Records for processing:
★ ★ ★ ★ ★

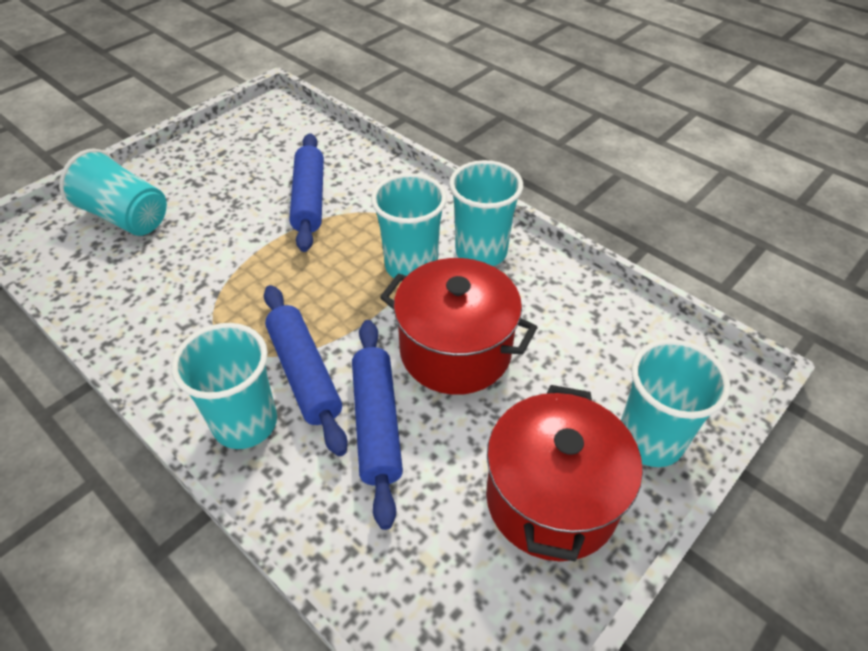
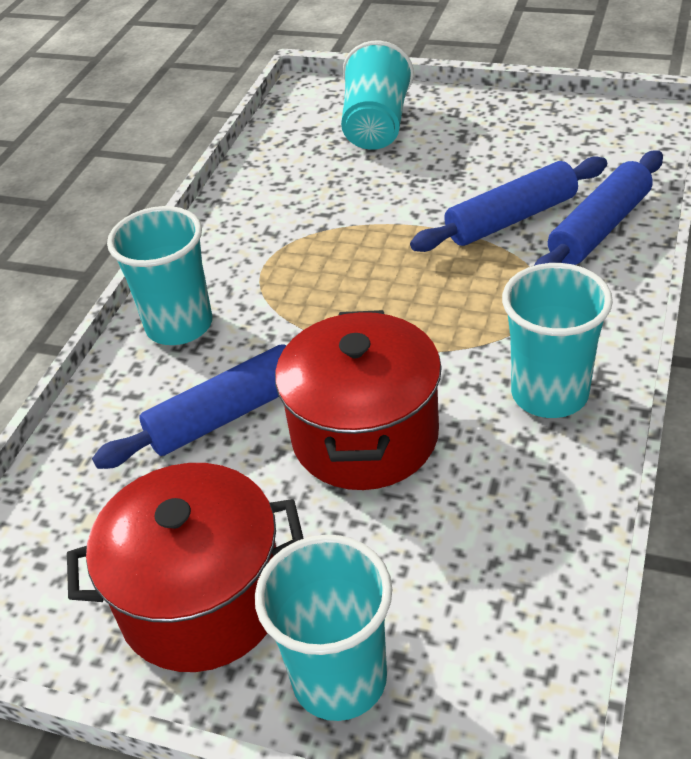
camera: 70 degrees right, 5 degrees down
blue rolling pin [264,285,348,456] -> blue rolling pin moved to [534,150,663,266]
turquoise cup [371,173,447,278] -> none

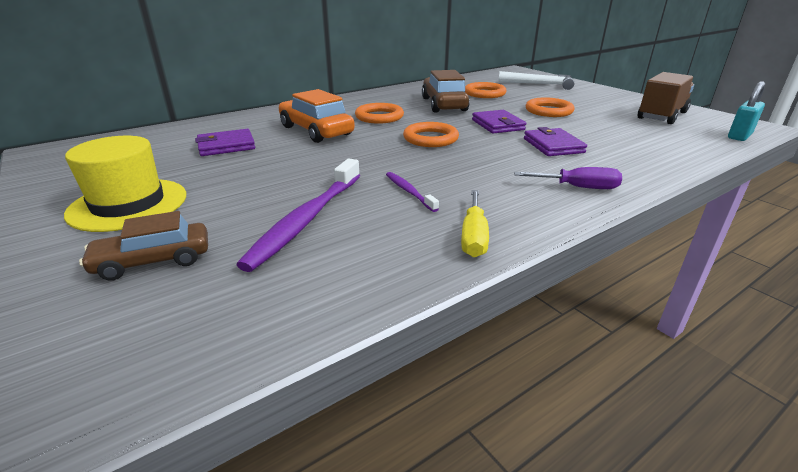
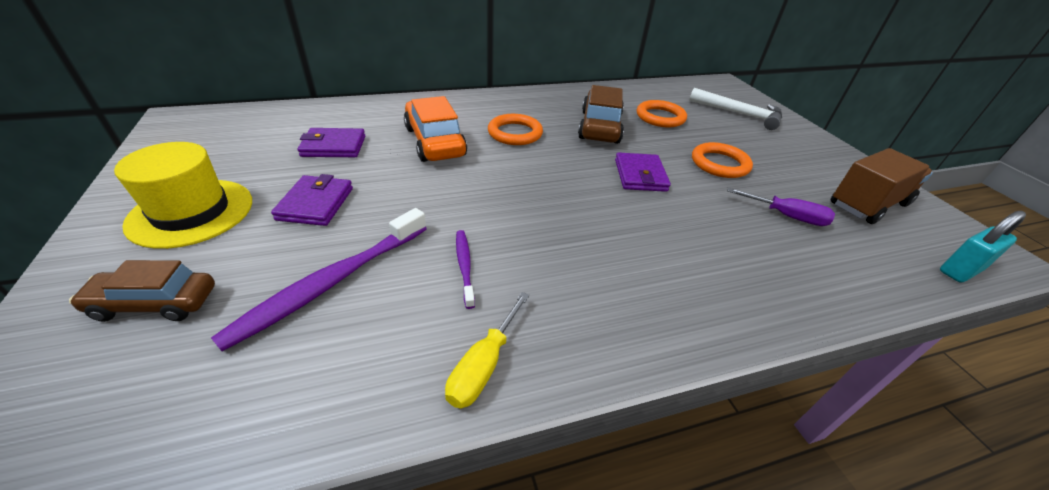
camera: 15 degrees right, 10 degrees up
orange ring [403,122,459,147] -> none
purple screwdriver [514,167,622,189] -> purple screwdriver moved to [727,188,835,226]
purple wallet [524,127,587,156] -> purple wallet moved to [271,174,353,226]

★ ★ ★ ★ ★

Task statement:
Print the whole listing above exactly, and keep every picture out of the copy.

Response area:
camera: 70 degrees right, 5 degrees down
blue rolling pin [264,285,348,456] -> blue rolling pin moved to [534,150,663,266]
turquoise cup [371,173,447,278] -> none

camera: 15 degrees right, 10 degrees up
orange ring [403,122,459,147] -> none
purple screwdriver [514,167,622,189] -> purple screwdriver moved to [727,188,835,226]
purple wallet [524,127,587,156] -> purple wallet moved to [271,174,353,226]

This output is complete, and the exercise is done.